■ PROMPT ■
Your answer must be the lines of the entries below, exactly as written, from the first line through the line containing "orange stacking toy [710,211,763,291] -> none".

Object tracking records
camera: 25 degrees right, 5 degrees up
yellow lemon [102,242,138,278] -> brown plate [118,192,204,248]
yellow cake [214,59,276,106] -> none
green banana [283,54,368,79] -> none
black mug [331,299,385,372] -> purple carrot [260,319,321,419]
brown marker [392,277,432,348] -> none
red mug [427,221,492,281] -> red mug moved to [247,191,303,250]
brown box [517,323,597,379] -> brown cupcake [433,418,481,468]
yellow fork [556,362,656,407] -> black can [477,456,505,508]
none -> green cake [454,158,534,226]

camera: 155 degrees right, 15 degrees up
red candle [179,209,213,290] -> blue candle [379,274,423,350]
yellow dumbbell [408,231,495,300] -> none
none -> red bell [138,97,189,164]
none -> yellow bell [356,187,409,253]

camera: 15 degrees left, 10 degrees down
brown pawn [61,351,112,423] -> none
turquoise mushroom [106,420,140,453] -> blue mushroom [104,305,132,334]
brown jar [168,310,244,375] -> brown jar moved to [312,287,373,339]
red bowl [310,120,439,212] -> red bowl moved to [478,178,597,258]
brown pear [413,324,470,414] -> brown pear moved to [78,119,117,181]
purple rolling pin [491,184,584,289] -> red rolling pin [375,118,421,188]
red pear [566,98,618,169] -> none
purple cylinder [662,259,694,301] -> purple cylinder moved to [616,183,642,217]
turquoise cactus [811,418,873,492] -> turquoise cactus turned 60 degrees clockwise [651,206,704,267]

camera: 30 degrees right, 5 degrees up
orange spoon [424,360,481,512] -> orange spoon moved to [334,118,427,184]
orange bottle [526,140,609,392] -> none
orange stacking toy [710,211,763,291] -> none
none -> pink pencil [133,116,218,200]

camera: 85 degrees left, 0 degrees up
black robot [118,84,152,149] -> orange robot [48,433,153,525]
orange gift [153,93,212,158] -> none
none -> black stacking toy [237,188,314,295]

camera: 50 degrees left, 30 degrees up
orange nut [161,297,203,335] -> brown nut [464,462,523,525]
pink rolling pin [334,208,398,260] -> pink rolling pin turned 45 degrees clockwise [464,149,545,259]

■ COMPLETED EXERCISE ■
camera: 25 degrees right, 5 degrees up
yellow lemon [102,242,138,278] -> brown plate [118,192,204,248]
yellow cake [214,59,276,106] -> none
green banana [283,54,368,79] -> none
black mug [331,299,385,372] -> purple carrot [260,319,321,419]
brown marker [392,277,432,348] -> none
red mug [427,221,492,281] -> red mug moved to [247,191,303,250]
brown box [517,323,597,379] -> brown cupcake [433,418,481,468]
yellow fork [556,362,656,407] -> black can [477,456,505,508]
none -> green cake [454,158,534,226]

camera: 155 degrees right, 15 degrees up
red candle [179,209,213,290] -> blue candle [379,274,423,350]
yellow dumbbell [408,231,495,300] -> none
none -> red bell [138,97,189,164]
none -> yellow bell [356,187,409,253]

camera: 15 degrees left, 10 degrees down
brown pawn [61,351,112,423] -> none
turquoise mushroom [106,420,140,453] -> blue mushroom [104,305,132,334]
brown jar [168,310,244,375] -> brown jar moved to [312,287,373,339]
red bowl [310,120,439,212] -> red bowl moved to [478,178,597,258]
brown pear [413,324,470,414] -> brown pear moved to [78,119,117,181]
purple rolling pin [491,184,584,289] -> red rolling pin [375,118,421,188]
red pear [566,98,618,169] -> none
purple cylinder [662,259,694,301] -> purple cylinder moved to [616,183,642,217]
turquoise cactus [811,418,873,492] -> turquoise cactus turned 60 degrees clockwise [651,206,704,267]

camera: 30 degrees right, 5 degrees up
orange spoon [424,360,481,512] -> orange spoon moved to [334,118,427,184]
orange bottle [526,140,609,392] -> none
orange stacking toy [710,211,763,291] -> none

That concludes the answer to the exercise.